[Region labeling records]

┌──

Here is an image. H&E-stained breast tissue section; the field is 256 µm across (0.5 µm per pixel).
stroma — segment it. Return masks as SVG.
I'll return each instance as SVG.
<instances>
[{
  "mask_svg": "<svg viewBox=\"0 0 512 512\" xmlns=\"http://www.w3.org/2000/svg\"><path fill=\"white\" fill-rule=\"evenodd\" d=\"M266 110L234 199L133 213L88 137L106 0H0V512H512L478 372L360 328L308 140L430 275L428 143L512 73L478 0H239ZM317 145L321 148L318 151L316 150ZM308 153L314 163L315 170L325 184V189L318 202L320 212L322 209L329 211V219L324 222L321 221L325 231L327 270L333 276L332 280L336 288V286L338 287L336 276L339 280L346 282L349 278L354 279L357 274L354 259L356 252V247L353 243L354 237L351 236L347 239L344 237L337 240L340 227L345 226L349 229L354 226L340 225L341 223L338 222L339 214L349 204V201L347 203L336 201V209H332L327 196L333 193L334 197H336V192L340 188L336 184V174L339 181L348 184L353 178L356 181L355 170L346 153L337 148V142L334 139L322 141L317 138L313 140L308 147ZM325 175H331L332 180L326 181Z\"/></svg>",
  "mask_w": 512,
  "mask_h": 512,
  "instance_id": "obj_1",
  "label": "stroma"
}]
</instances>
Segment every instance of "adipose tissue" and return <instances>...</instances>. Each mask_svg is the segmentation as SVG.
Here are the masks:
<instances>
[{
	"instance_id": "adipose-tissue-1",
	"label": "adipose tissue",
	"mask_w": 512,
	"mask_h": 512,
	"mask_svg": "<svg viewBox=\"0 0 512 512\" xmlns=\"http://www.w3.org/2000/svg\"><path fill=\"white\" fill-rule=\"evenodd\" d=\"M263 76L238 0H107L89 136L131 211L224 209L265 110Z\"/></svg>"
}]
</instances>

└──

• EXERCISE TASK
Above are some records; repeat all of them exactly.

• SOLUTION FOR THIS EXERCISE
Here is an image. H&E-stained breast tissue section; the field is 256 µm across (0.5 µm per pixel).
stroma — segment it. Return masks as SVG.
I'll return each instance as SVG.
<instances>
[{
  "mask_svg": "<svg viewBox=\"0 0 512 512\" xmlns=\"http://www.w3.org/2000/svg\"><path fill=\"white\" fill-rule=\"evenodd\" d=\"M266 110L234 199L133 213L88 137L106 0H0V512H512L478 372L360 328L308 140L430 275L428 143L512 73L478 0H239ZM317 145L321 148L318 151L316 150ZM308 153L314 163L315 170L325 184V189L318 202L320 212L322 209L329 211V219L324 222L321 221L325 231L327 270L333 276L332 280L336 288V286L338 287L336 276L339 280L346 282L349 278L354 279L357 274L354 259L356 252V247L353 243L354 237L351 236L347 239L344 237L337 240L340 227L345 226L349 229L354 226L340 225L341 223L338 222L339 214L349 204V201L347 203L336 201V209H332L327 196L333 193L334 197H336V192L340 188L336 184V174L339 181L348 184L353 178L356 181L355 170L346 153L337 148V142L334 139L322 141L317 138L313 140L308 147ZM325 175H331L332 180L326 181Z\"/></svg>",
  "mask_w": 512,
  "mask_h": 512,
  "instance_id": "obj_1",
  "label": "stroma"
}]
</instances>
Segment every instance of "adipose tissue" and return <instances>...</instances>. Each mask_svg is the segmentation as SVG.
Here are the masks:
<instances>
[{
	"instance_id": "adipose-tissue-1",
	"label": "adipose tissue",
	"mask_w": 512,
	"mask_h": 512,
	"mask_svg": "<svg viewBox=\"0 0 512 512\" xmlns=\"http://www.w3.org/2000/svg\"><path fill=\"white\" fill-rule=\"evenodd\" d=\"M263 76L238 0H107L89 136L131 211L224 209L265 110Z\"/></svg>"
}]
</instances>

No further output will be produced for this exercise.